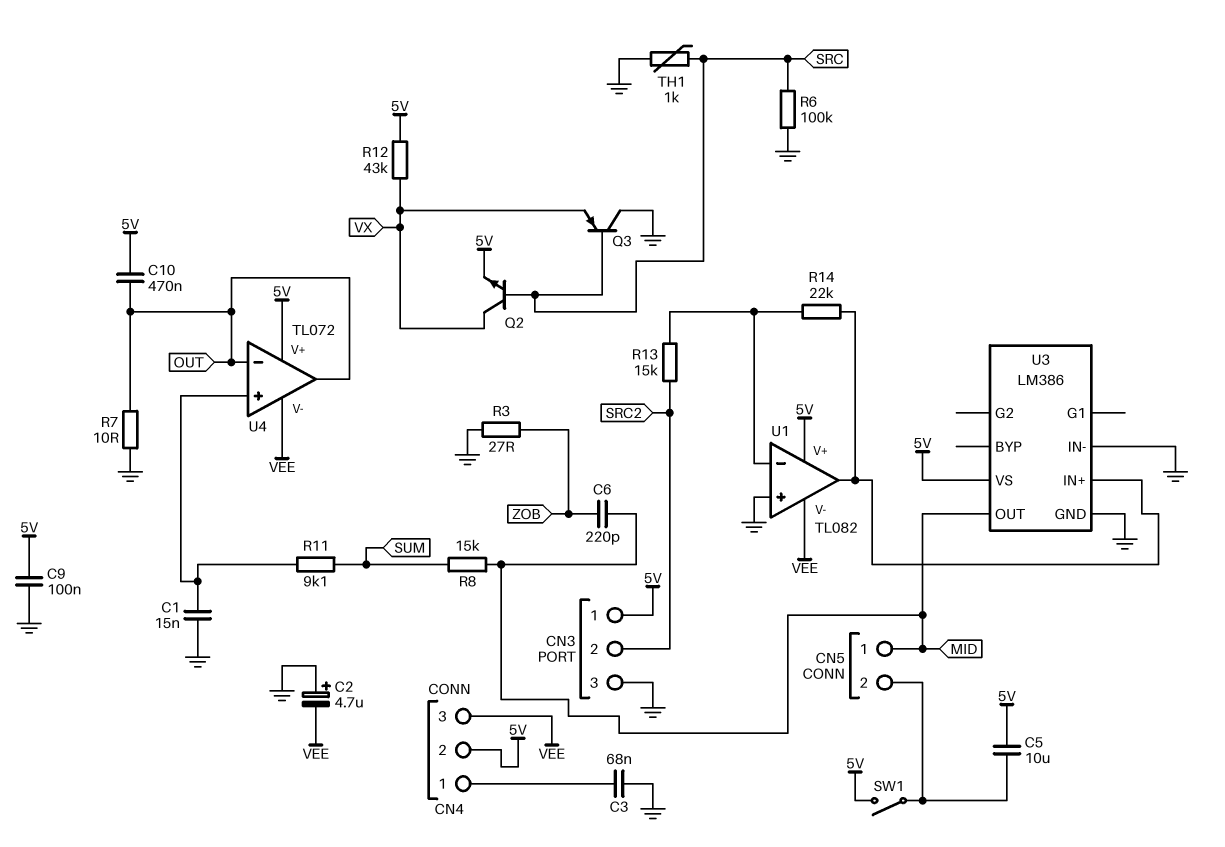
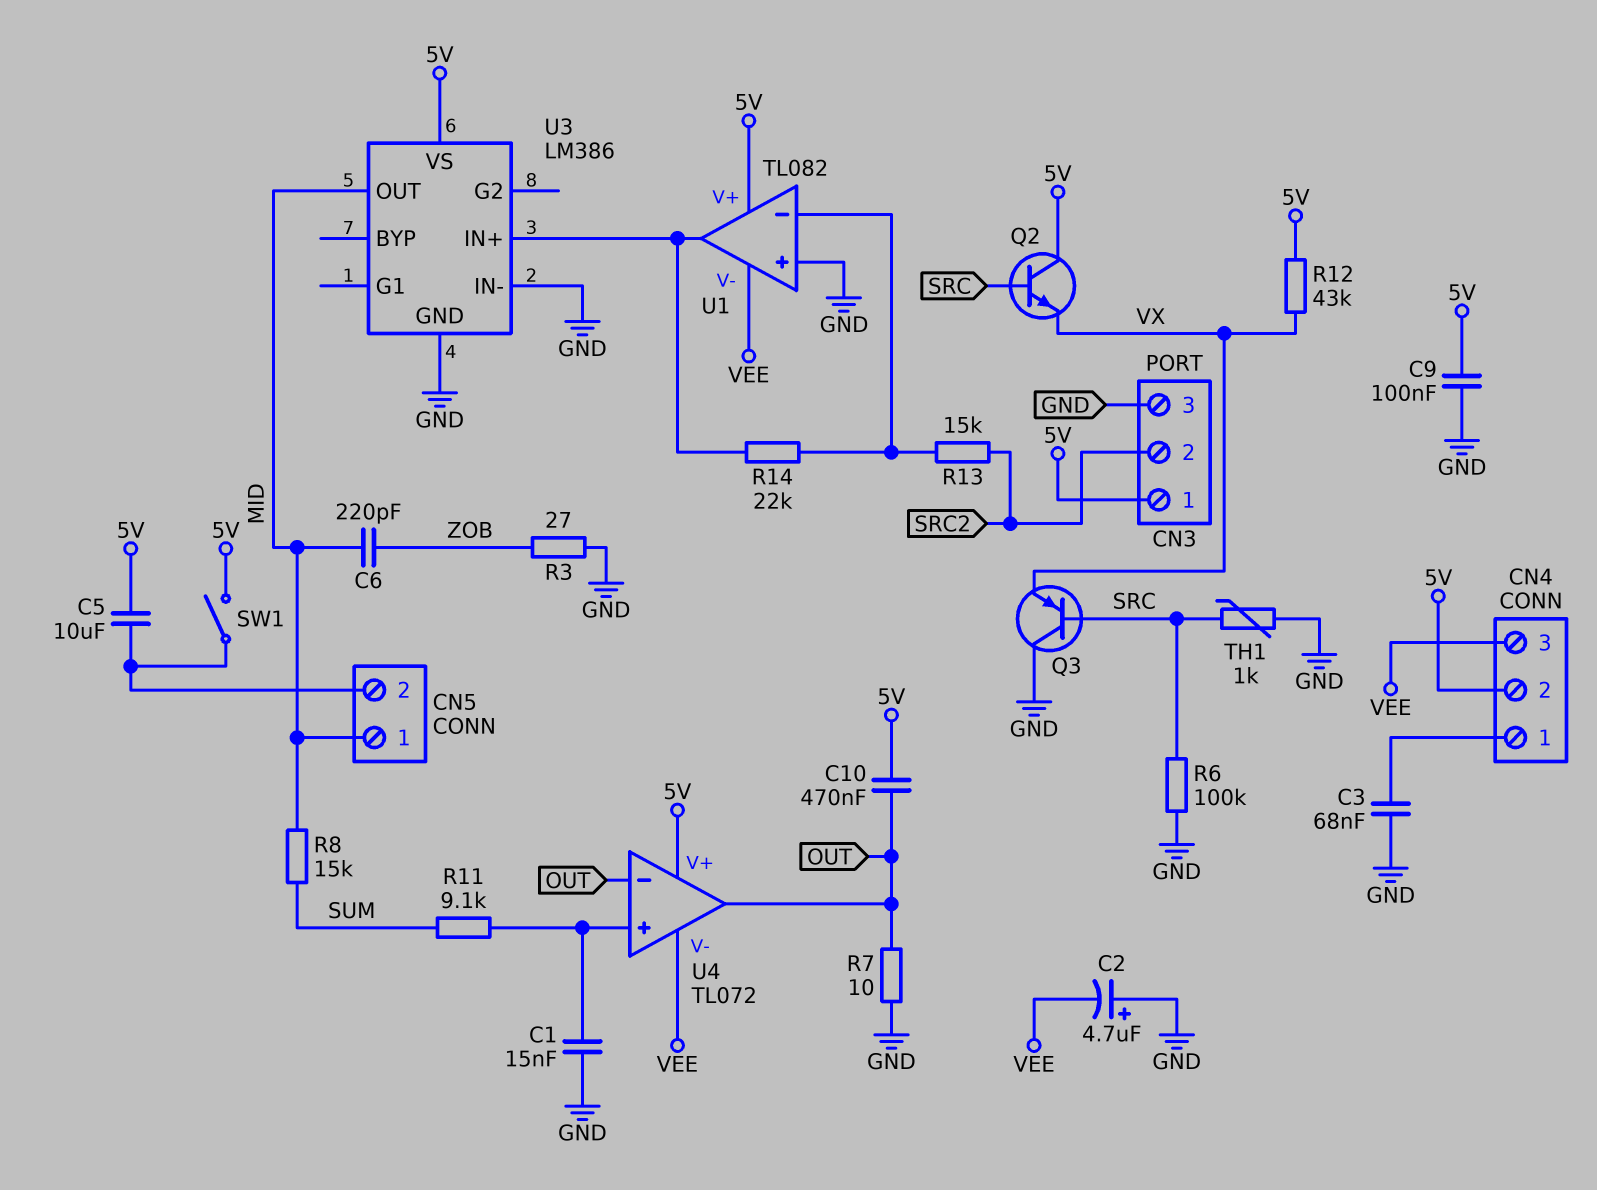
Q2: NPN (B SRC, C VX, E 5V) -> NPN (B SRC, C 5V, E VX)

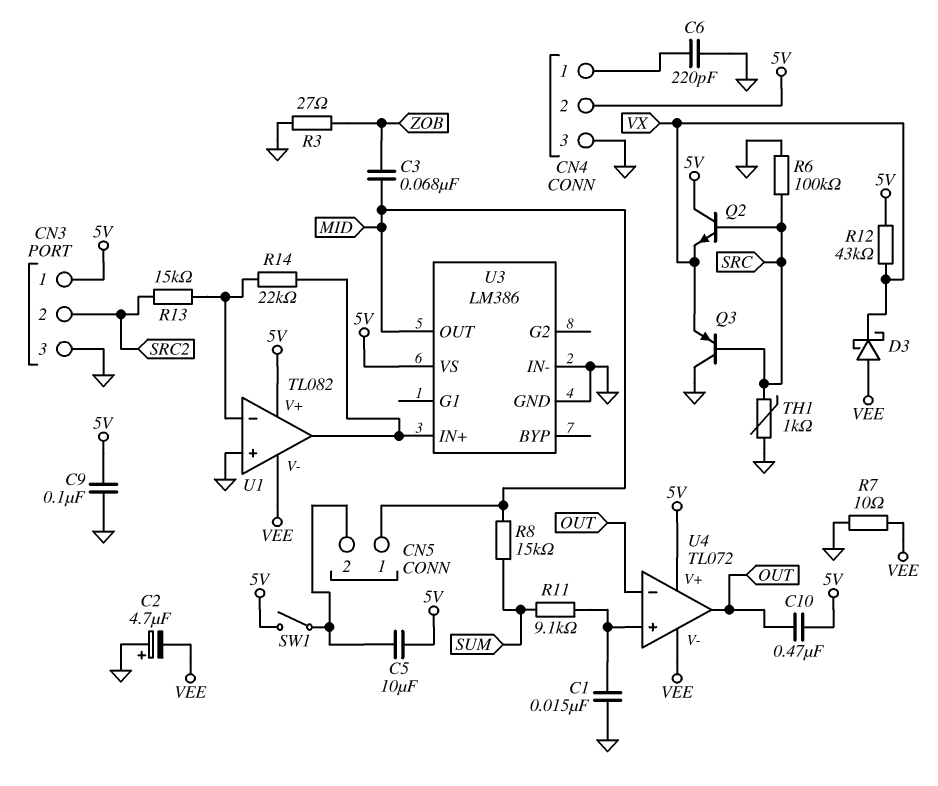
C3: 68nF (CN4/1, GND) -> 68nF (MID, ZOB)
C6: 220pF (MID, ZOB) -> 220pF (CN4/1, GND)
CN4 pin 3: VEE -> GND
D3: none -> schottky (A VEE, K VX)
R7: 10 (GND, OUT) -> 10 (GND, VEE)

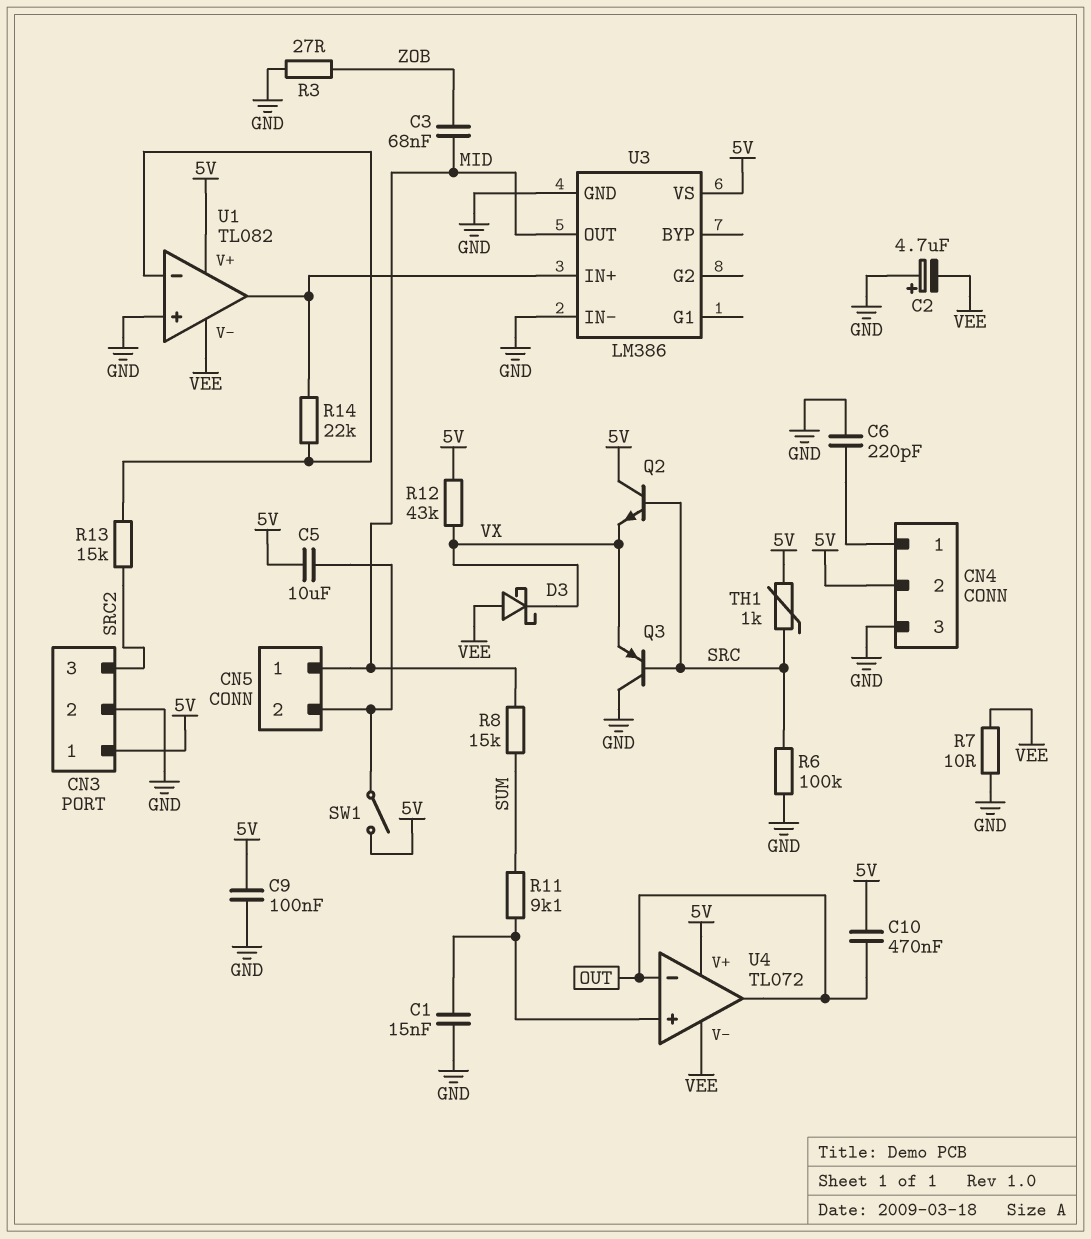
CN3 pin 2: SRC2 -> GND
CN3 pin 3: GND -> SRC2
TH1: 1k (GND, SRC) -> 1k (5V, SRC)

## PROBLEM TO SOLVE
Leave every picture out and copy precisely the lines from the one containing "R7: 10 (GND, OUT) -> 10 (GND, VEE)" through the last line of the data above, both ends included.

## OUTPUT OF THE EXERCISE
R7: 10 (GND, OUT) -> 10 (GND, VEE)

CN3 pin 2: SRC2 -> GND
CN3 pin 3: GND -> SRC2
TH1: 1k (GND, SRC) -> 1k (5V, SRC)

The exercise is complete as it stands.